Work instructions:
For this exercise, output the line containing "(388, 374) = (521, 203): pink" and every line after it through the end of the records, exactly, and no other line.

Object state comparisons:
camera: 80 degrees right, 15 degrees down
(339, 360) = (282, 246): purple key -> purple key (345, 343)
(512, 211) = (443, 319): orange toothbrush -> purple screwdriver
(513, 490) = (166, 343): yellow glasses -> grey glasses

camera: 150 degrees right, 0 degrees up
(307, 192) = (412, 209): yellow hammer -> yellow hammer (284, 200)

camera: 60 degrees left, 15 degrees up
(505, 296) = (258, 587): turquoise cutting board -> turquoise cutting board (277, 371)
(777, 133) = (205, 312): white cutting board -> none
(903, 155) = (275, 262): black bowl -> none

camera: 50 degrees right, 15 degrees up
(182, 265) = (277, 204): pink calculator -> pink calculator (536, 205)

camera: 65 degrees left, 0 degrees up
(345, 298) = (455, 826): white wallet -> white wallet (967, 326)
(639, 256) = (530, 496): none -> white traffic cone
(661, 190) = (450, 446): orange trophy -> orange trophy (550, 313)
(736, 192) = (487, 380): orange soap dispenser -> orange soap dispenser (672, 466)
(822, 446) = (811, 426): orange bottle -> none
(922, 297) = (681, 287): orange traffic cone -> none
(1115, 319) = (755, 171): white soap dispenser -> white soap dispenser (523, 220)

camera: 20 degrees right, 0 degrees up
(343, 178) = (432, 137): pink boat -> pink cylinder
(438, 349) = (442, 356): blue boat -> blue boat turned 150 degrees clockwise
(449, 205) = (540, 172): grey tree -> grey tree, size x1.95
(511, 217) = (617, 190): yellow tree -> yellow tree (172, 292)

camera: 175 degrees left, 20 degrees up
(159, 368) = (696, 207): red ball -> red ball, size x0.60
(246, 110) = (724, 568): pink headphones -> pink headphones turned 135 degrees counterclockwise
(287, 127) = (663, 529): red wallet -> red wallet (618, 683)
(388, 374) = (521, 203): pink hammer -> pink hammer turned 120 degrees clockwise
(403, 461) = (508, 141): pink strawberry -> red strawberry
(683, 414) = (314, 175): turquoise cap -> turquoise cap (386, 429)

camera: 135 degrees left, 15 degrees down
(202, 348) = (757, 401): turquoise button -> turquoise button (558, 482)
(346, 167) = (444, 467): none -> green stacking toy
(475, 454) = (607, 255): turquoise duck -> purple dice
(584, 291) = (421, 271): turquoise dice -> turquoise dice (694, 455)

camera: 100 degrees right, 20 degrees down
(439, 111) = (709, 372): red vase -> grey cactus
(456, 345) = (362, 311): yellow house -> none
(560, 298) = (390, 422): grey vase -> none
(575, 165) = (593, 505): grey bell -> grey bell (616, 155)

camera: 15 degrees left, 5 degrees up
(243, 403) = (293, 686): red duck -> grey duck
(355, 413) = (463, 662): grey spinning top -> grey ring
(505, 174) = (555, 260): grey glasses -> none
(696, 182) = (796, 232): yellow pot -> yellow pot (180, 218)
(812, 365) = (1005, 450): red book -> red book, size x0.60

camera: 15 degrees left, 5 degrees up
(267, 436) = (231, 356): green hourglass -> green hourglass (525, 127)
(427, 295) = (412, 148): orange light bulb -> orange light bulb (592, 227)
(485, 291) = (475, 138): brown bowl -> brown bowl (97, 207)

Reply:
(388, 374) = (521, 203): pink hammer -> pink hammer turned 120 degrees clockwise
(403, 461) = (508, 141): pink strawberry -> red strawberry
(683, 414) = (314, 175): turquoise cap -> turquoise cap (386, 429)

camera: 135 degrees left, 15 degrees down
(202, 348) = (757, 401): turquoise button -> turquoise button (558, 482)
(346, 167) = (444, 467): none -> green stacking toy
(475, 454) = (607, 255): turquoise duck -> purple dice
(584, 291) = (421, 271): turquoise dice -> turquoise dice (694, 455)

camera: 100 degrees right, 20 degrees down
(439, 111) = (709, 372): red vase -> grey cactus
(456, 345) = (362, 311): yellow house -> none
(560, 298) = (390, 422): grey vase -> none
(575, 165) = (593, 505): grey bell -> grey bell (616, 155)

camera: 15 degrees left, 5 degrees up
(243, 403) = (293, 686): red duck -> grey duck
(355, 413) = (463, 662): grey spinning top -> grey ring
(505, 174) = (555, 260): grey glasses -> none
(696, 182) = (796, 232): yellow pot -> yellow pot (180, 218)
(812, 365) = (1005, 450): red book -> red book, size x0.60

camera: 15 degrees left, 5 degrees up
(267, 436) = (231, 356): green hourglass -> green hourglass (525, 127)
(427, 295) = (412, 148): orange light bulb -> orange light bulb (592, 227)
(485, 291) = (475, 138): brown bowl -> brown bowl (97, 207)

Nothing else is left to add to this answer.